-- Dataset records follows --
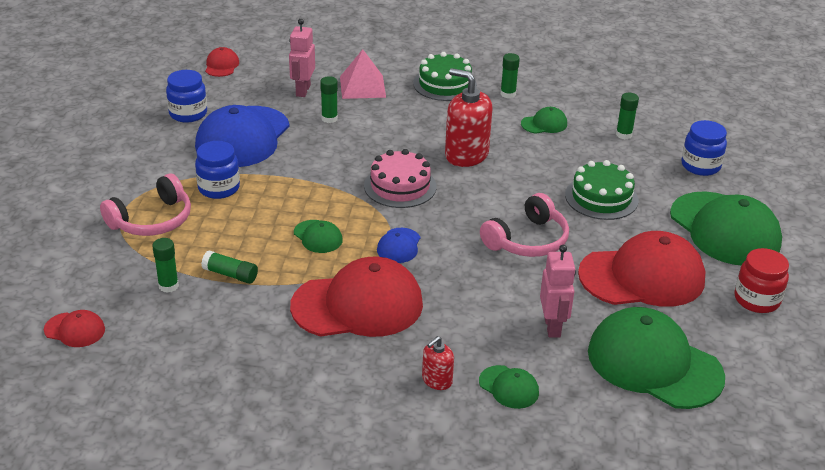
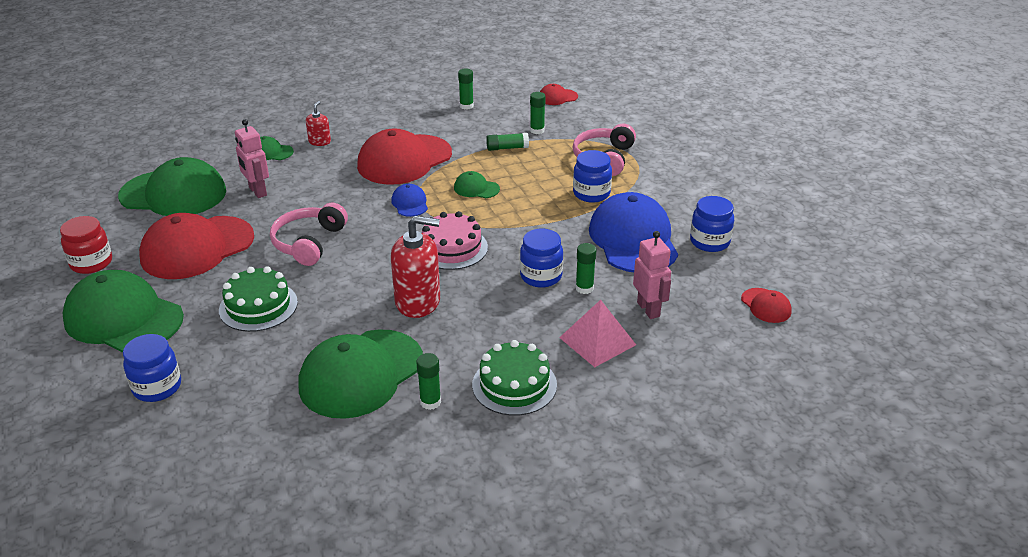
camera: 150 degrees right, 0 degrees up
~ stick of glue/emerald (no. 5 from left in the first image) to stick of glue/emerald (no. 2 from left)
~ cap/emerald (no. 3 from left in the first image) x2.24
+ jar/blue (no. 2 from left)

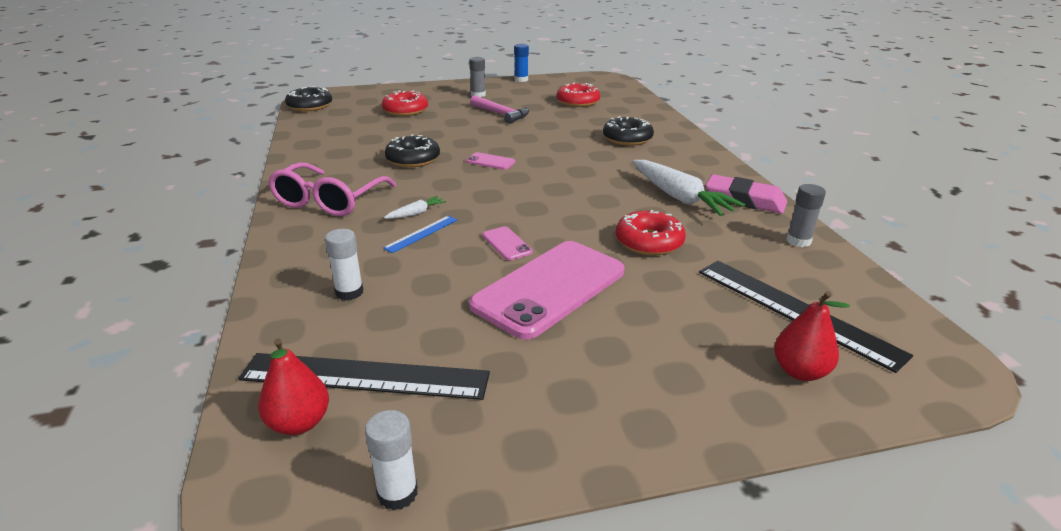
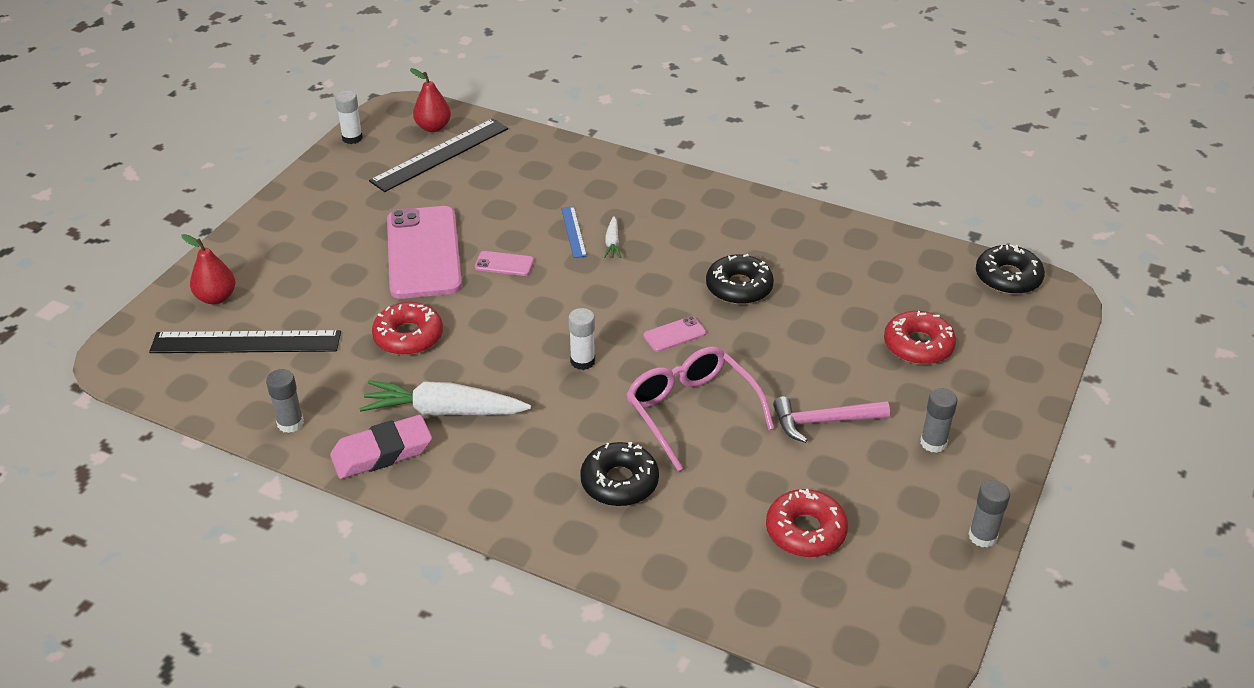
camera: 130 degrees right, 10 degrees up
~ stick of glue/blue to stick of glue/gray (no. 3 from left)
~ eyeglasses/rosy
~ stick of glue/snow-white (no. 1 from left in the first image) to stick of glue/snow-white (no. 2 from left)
-- Dataset records concluded --
-- Dataset records follows --
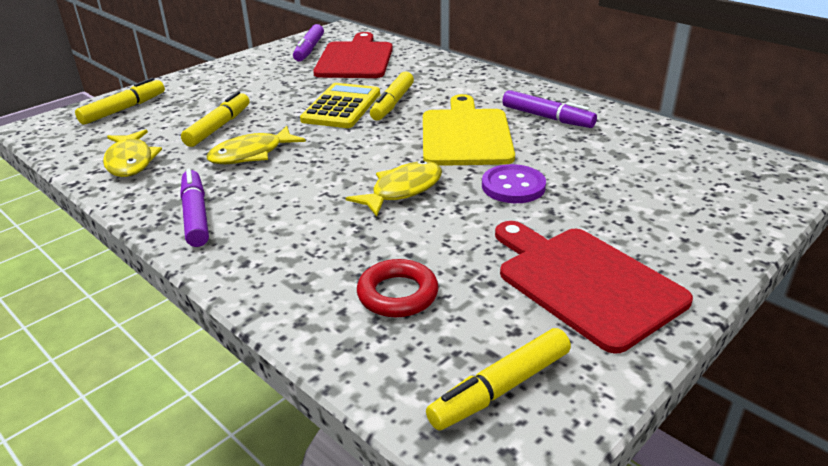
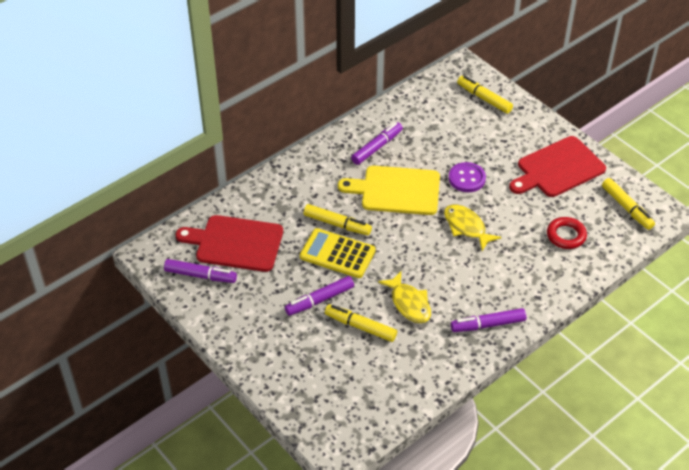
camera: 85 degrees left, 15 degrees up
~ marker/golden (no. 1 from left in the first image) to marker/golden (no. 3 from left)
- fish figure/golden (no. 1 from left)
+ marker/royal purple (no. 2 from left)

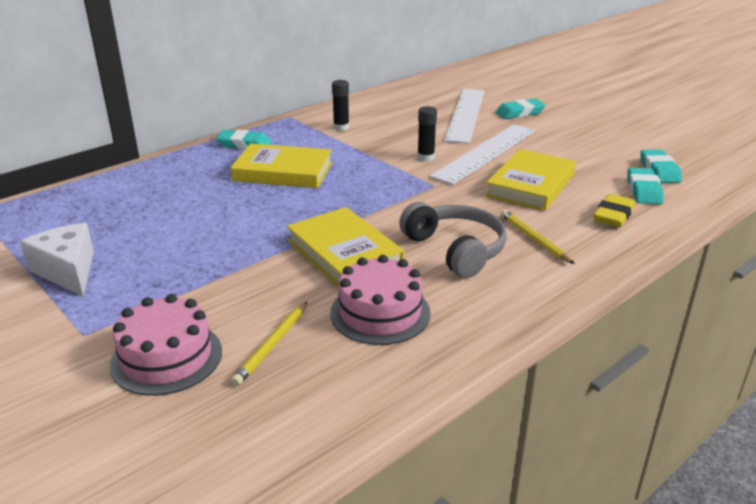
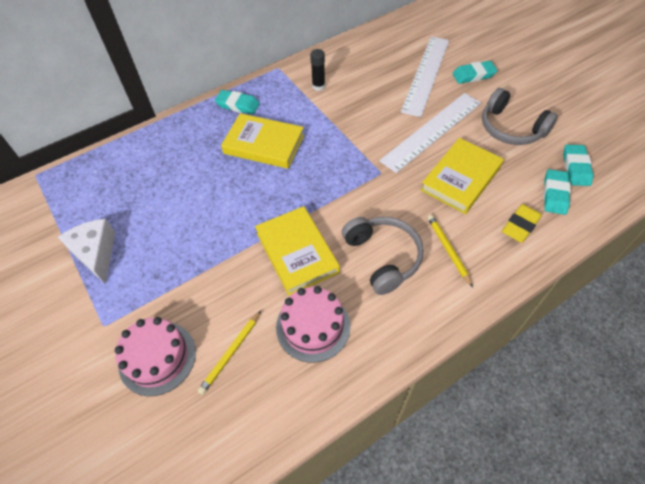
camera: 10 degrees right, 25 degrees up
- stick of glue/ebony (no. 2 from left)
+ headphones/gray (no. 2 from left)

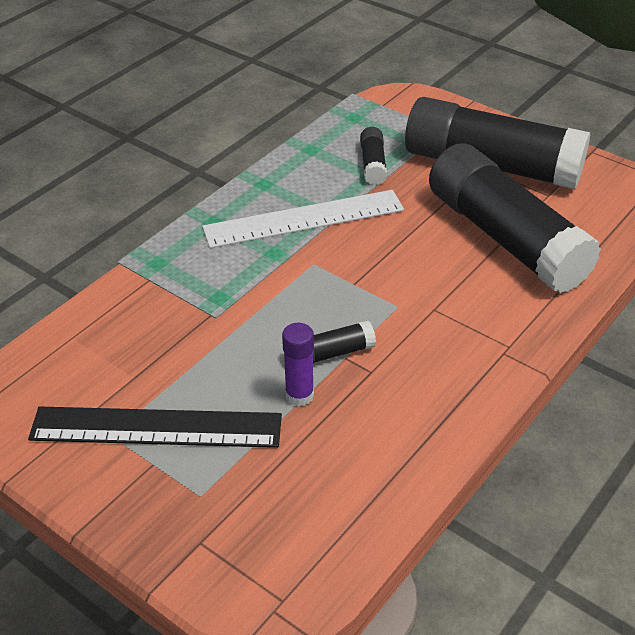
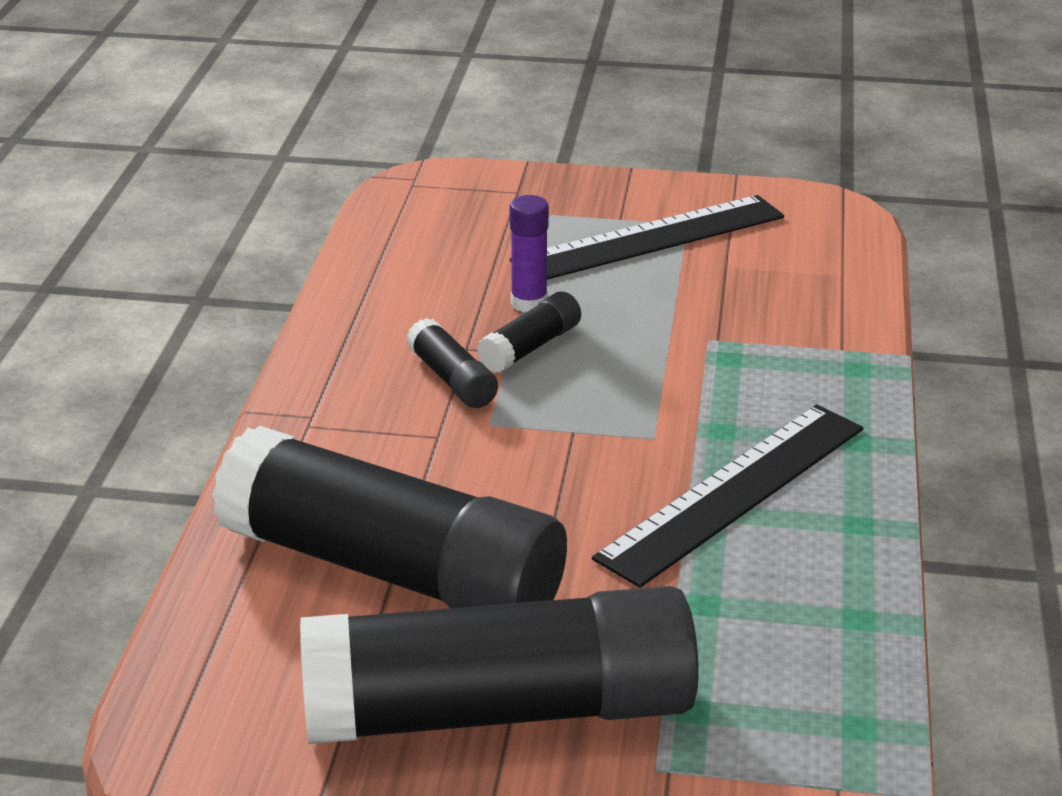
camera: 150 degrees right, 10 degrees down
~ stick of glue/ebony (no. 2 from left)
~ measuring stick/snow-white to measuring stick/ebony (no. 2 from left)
-- Dataset records concluded --
-- Dataset records follows --
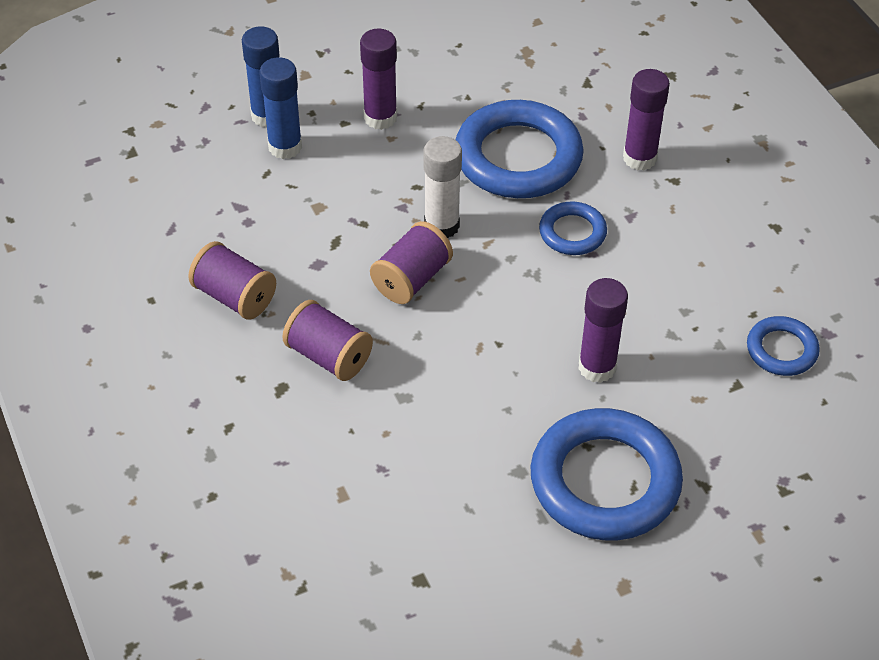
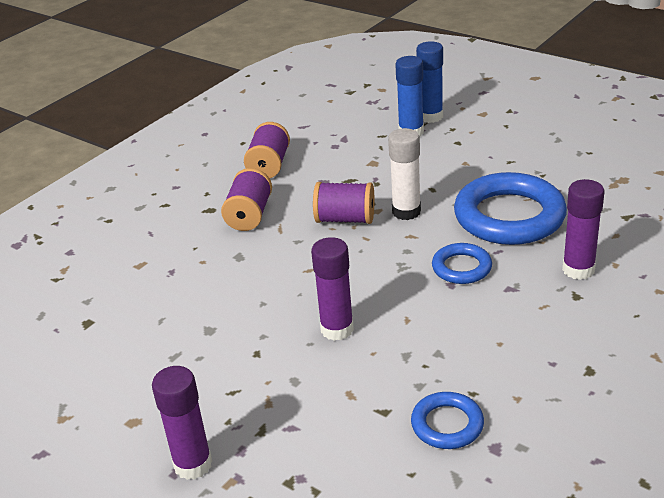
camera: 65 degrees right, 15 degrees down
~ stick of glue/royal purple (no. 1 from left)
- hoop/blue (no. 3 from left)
-- Dataset records concluded --
■ **Your assignment**: Above are some lines. Repeat exactly, and only, those from the line that has "glue/emerald (no. 2 from left)" through the line that has "first image) x2.24".

■ **Task output**:
~ stick of glue/emerald (no. 5 from left in the first image) to stick of glue/emerald (no. 2 from left)
~ cap/emerald (no. 3 from left in the first image) x2.24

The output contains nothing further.